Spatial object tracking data
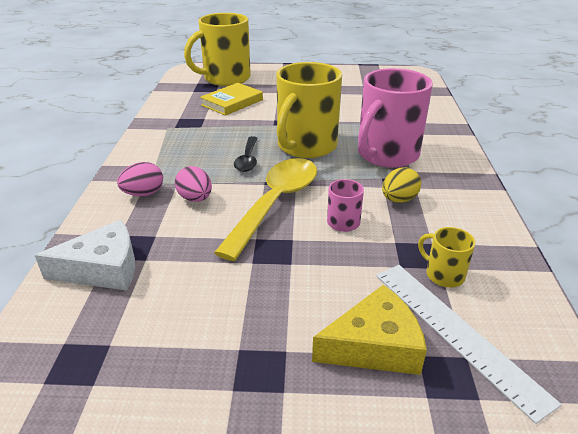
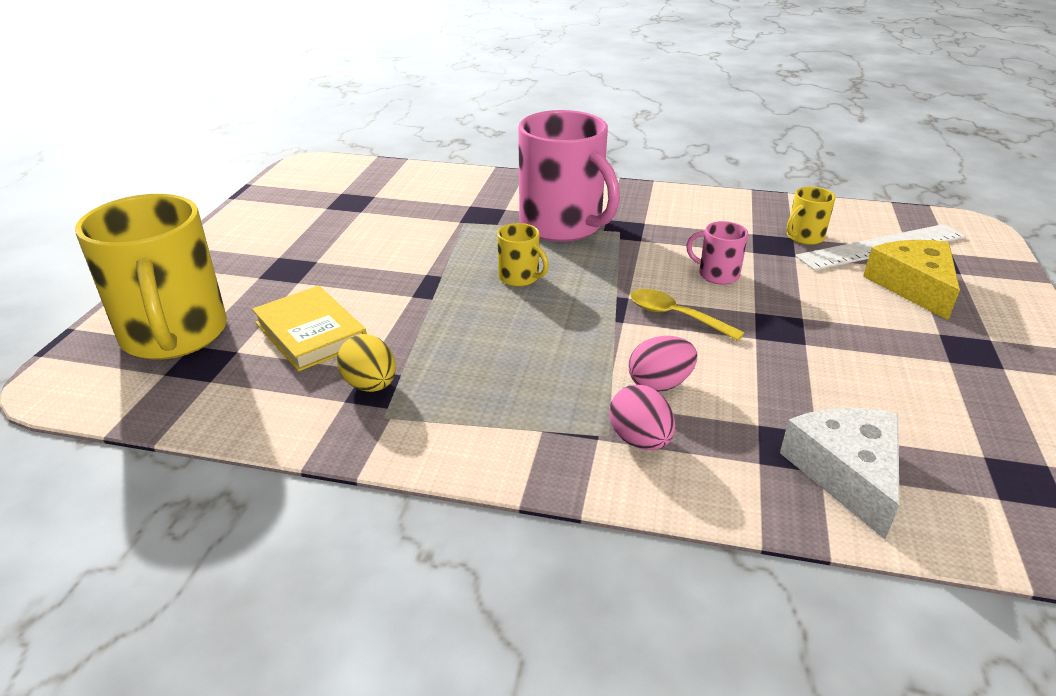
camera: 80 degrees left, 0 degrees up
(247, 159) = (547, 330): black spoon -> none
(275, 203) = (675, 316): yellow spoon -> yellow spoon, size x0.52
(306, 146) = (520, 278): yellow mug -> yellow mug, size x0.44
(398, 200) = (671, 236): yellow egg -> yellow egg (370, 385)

▸ **What this task involves**: These entries are to be printed again word for word, except for the pictures.

▸ **Solved problem**:
camera: 80 degrees left, 0 degrees up
(247, 159) = (547, 330): black spoon -> none
(275, 203) = (675, 316): yellow spoon -> yellow spoon, size x0.52
(306, 146) = (520, 278): yellow mug -> yellow mug, size x0.44
(398, 200) = (671, 236): yellow egg -> yellow egg (370, 385)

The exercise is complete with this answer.